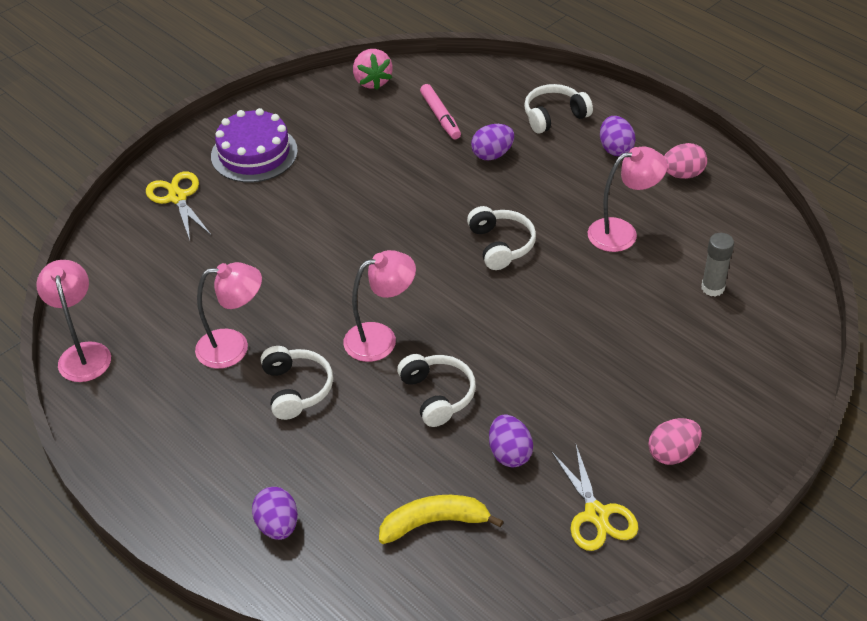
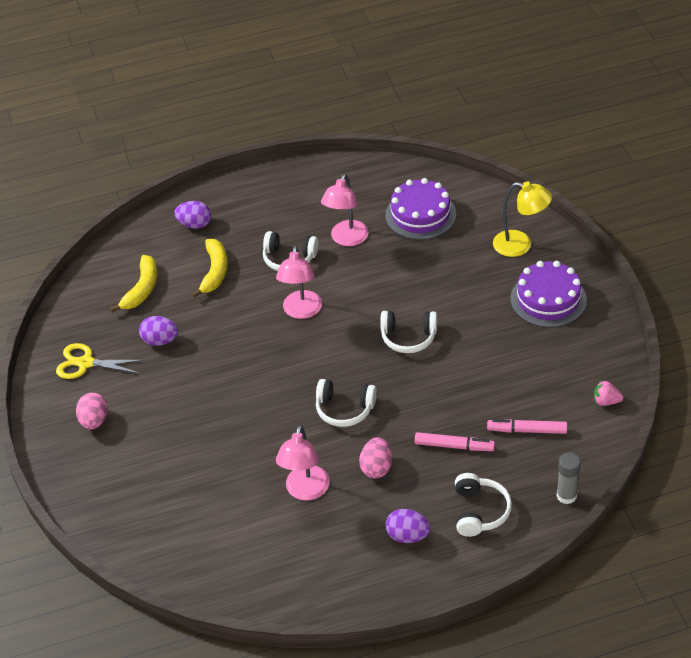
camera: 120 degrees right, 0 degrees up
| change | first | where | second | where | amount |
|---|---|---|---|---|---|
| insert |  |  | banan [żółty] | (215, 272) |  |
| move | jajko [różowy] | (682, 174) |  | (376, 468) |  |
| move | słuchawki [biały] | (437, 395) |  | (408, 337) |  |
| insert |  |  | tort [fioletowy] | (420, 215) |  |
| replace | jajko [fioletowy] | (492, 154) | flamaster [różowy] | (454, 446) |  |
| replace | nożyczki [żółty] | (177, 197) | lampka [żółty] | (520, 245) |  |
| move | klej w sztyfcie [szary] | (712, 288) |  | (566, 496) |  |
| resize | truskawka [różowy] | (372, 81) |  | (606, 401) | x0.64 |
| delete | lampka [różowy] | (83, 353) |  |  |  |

The task. The whole listing above must be duplicated word for word, apart from its pictures.

Exercise answer.
camera: 120 degrees right, 0 degrees up
| change | first | where | second | where | amount |
|---|---|---|---|---|---|
| insert |  |  | banan [żółty] | (215, 272) |  |
| move | jajko [różowy] | (682, 174) |  | (376, 468) |  |
| move | słuchawki [biały] | (437, 395) |  | (408, 337) |  |
| insert |  |  | tort [fioletowy] | (420, 215) |  |
| replace | jajko [fioletowy] | (492, 154) | flamaster [różowy] | (454, 446) |  |
| replace | nożyczki [żółty] | (177, 197) | lampka [żółty] | (520, 245) |  |
| move | klej w sztyfcie [szary] | (712, 288) |  | (566, 496) |  |
| resize | truskawka [różowy] | (372, 81) |  | (606, 401) | x0.64 |
| delete | lampka [różowy] | (83, 353) |  |  |  |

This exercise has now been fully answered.